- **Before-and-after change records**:
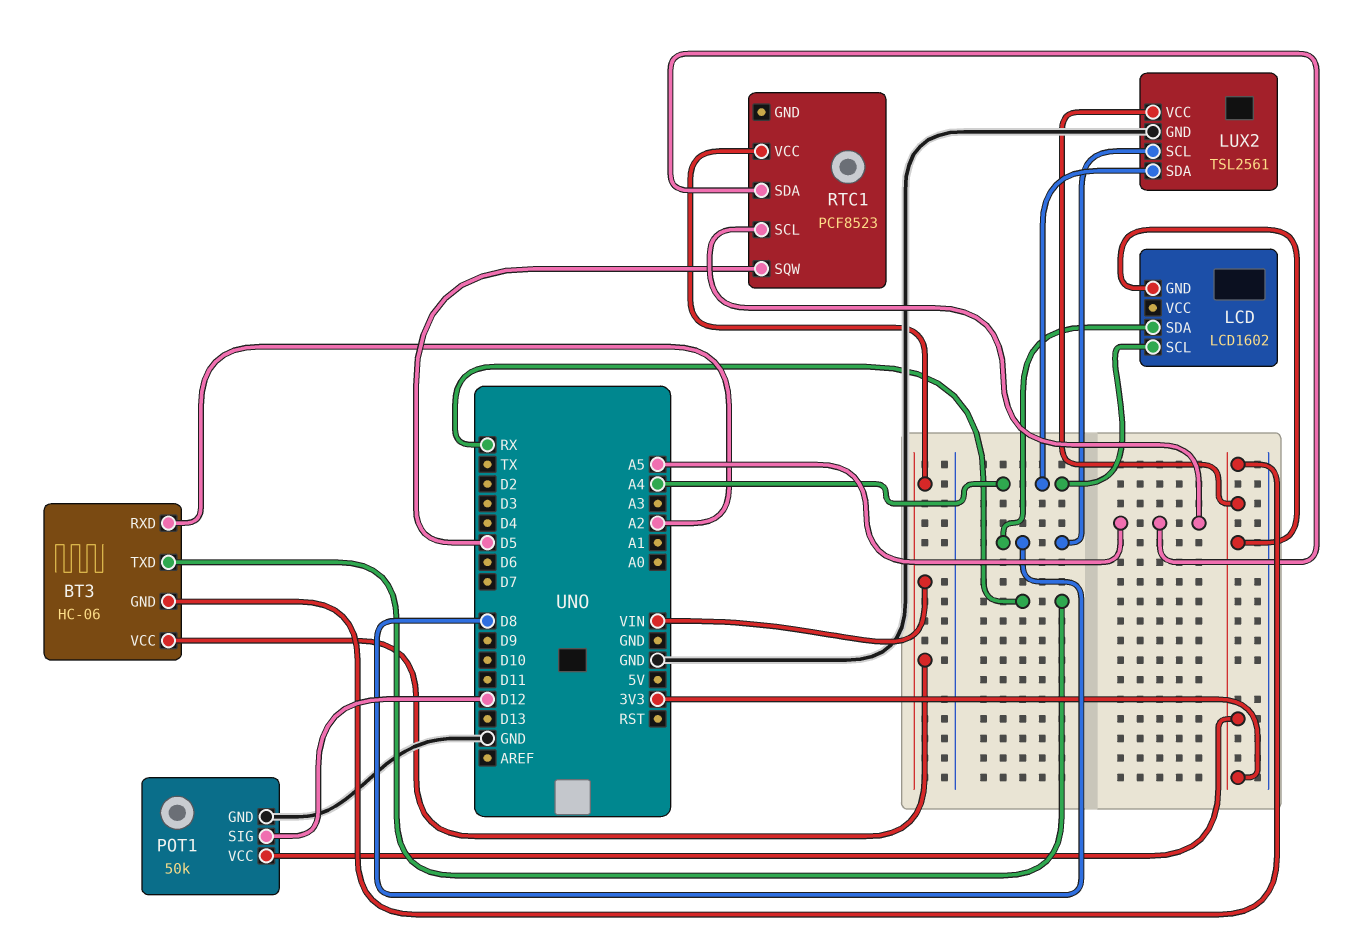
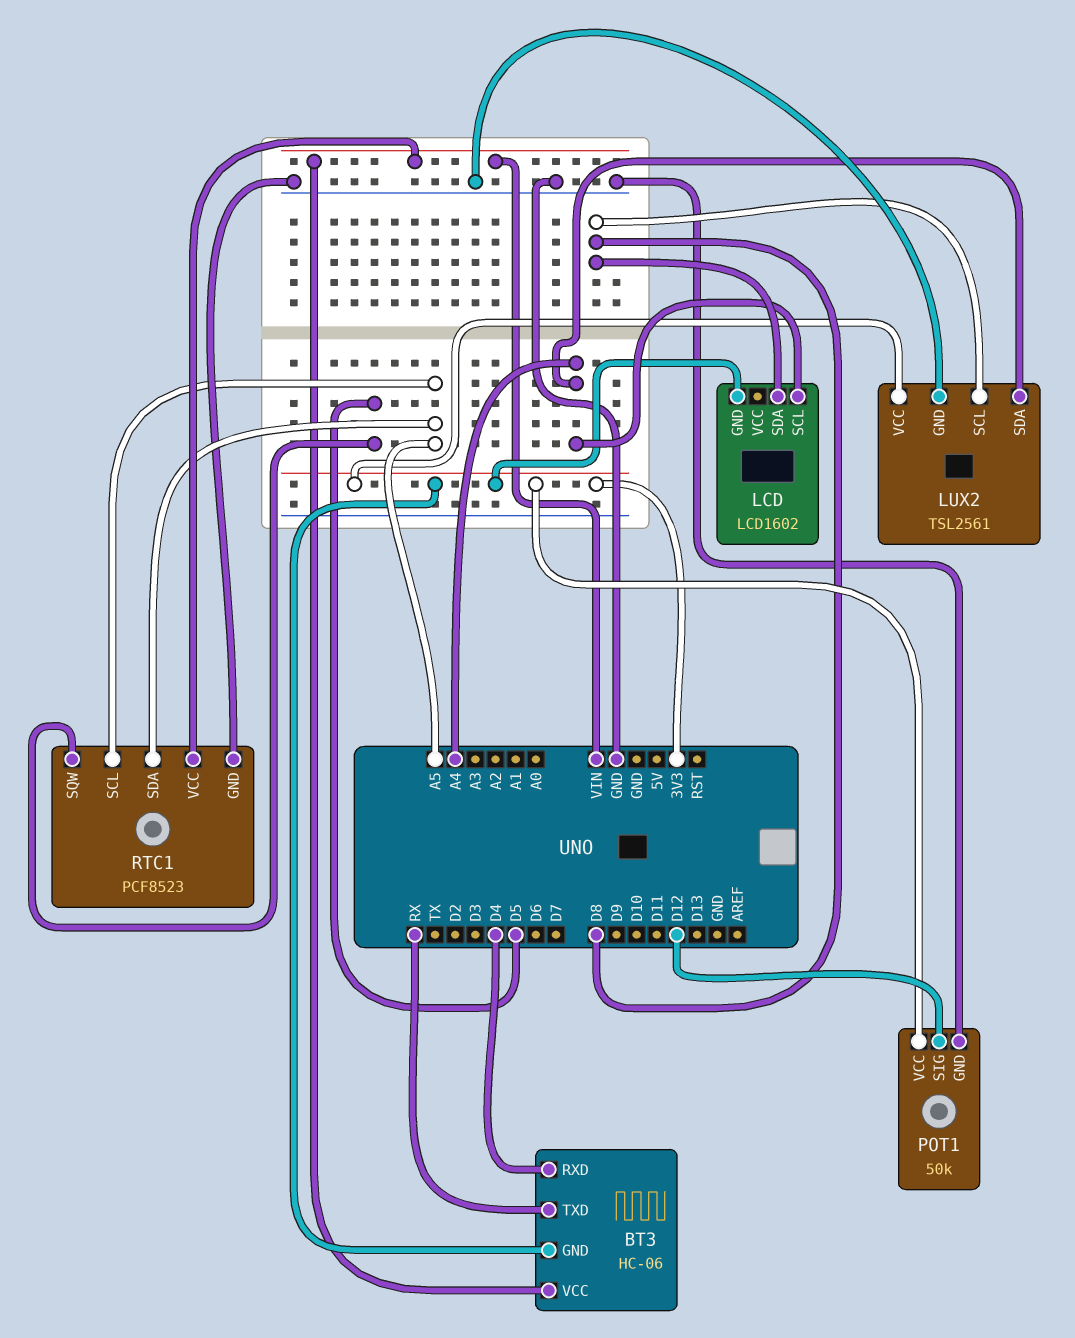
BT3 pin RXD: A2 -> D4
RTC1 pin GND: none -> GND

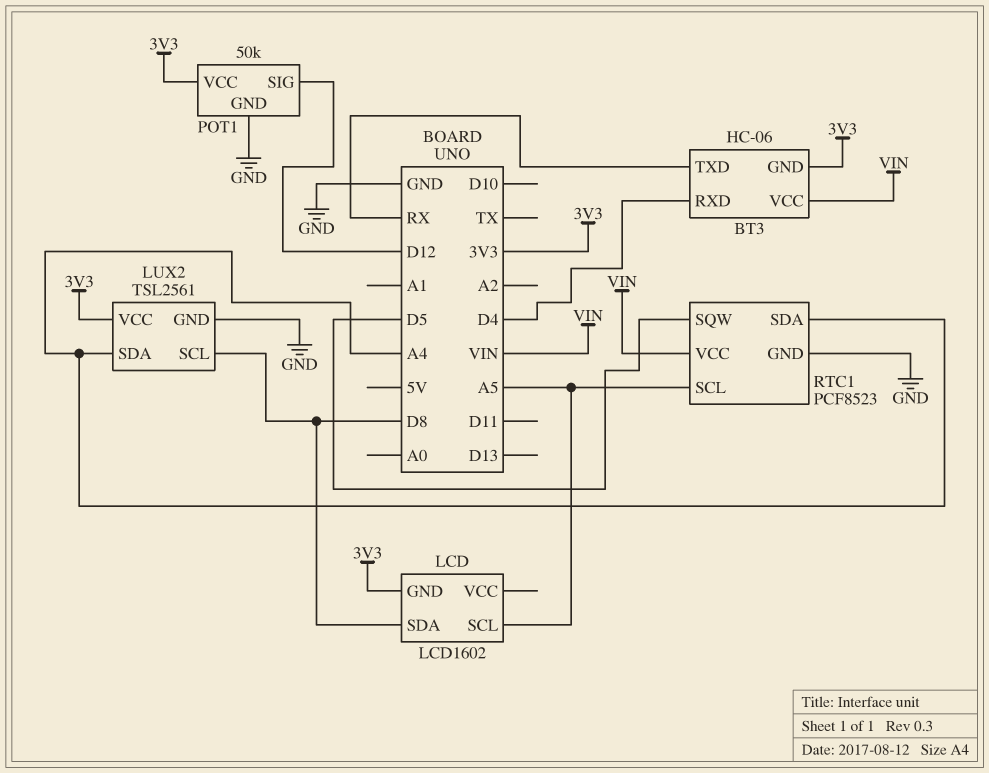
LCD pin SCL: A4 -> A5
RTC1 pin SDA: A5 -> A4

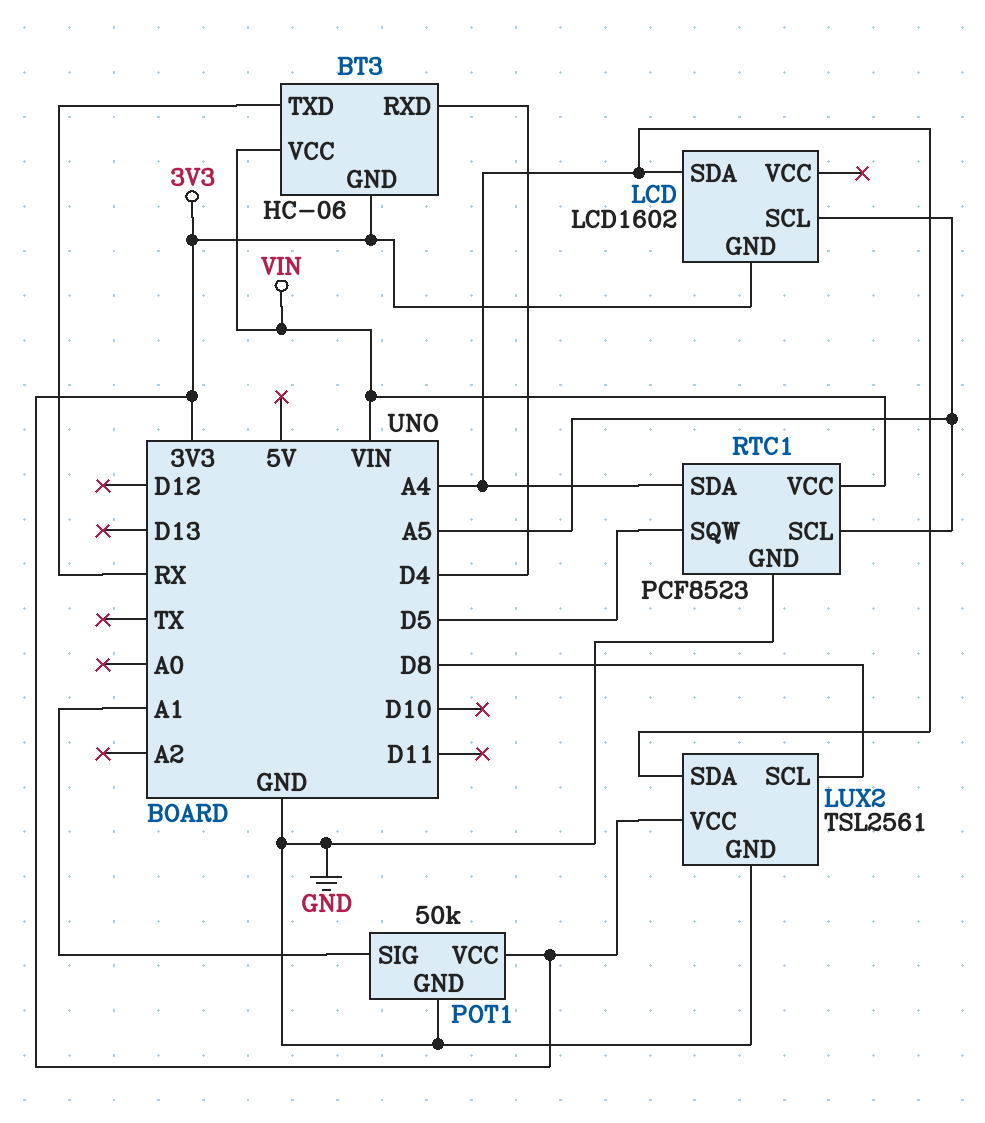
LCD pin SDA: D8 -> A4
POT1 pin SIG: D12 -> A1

* * *

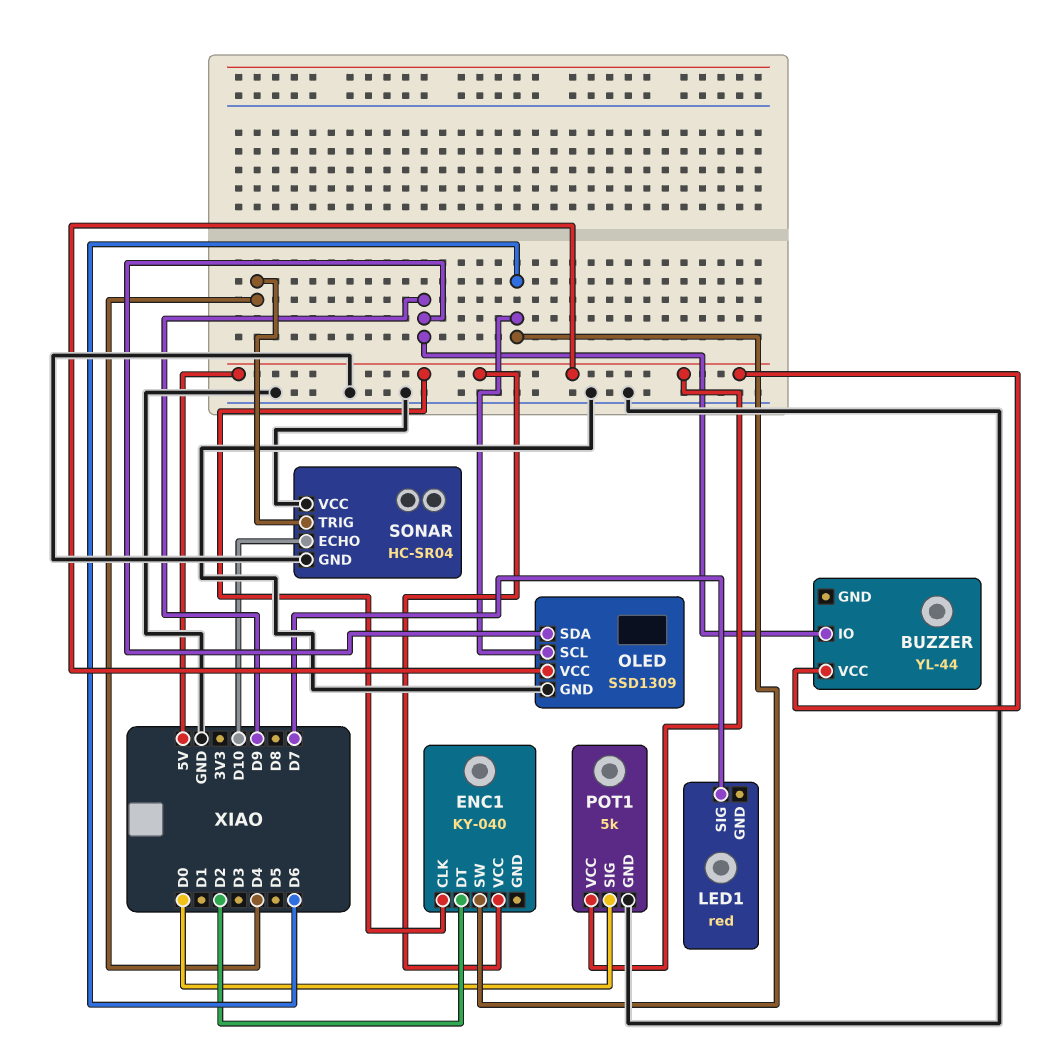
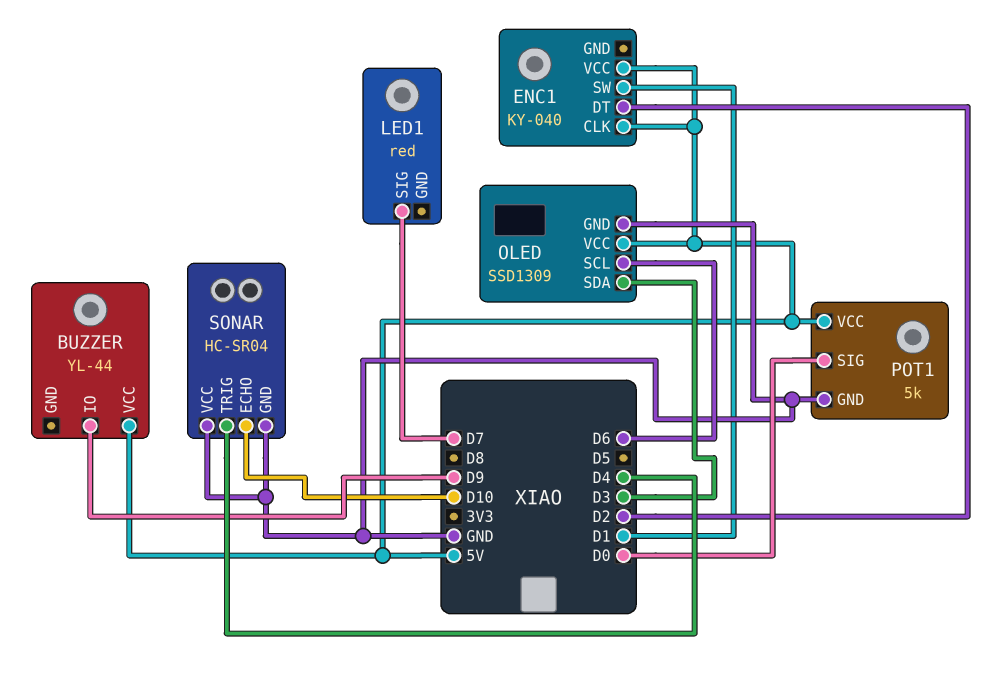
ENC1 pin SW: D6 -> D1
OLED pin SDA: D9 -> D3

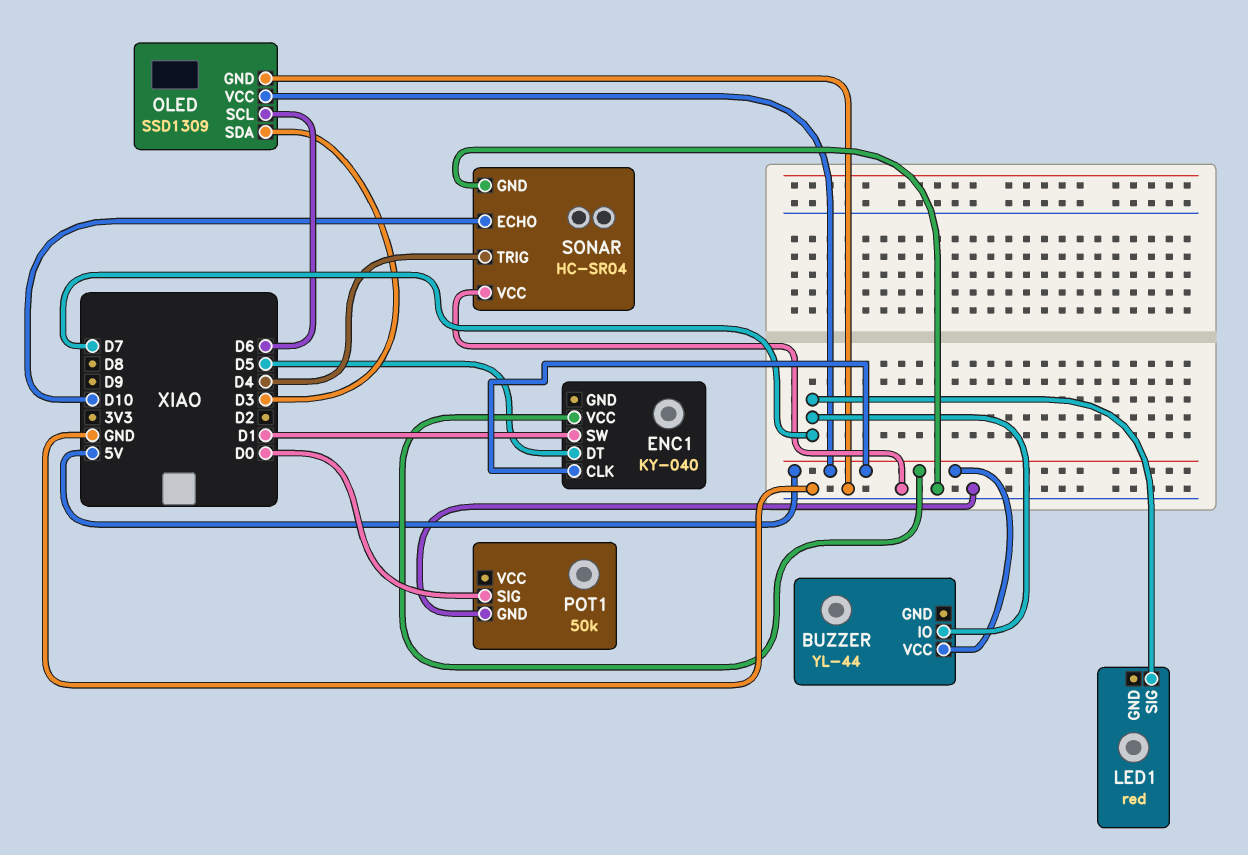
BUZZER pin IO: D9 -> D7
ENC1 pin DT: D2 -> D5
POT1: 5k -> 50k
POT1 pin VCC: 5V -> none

- **WORK INSTRUCTION**: Filter the entries above and return only the lines holding "none".

- **EXERCISE OUTPUT**:
RTC1 pin GND: none -> GND
POT1 pin VCC: 5V -> none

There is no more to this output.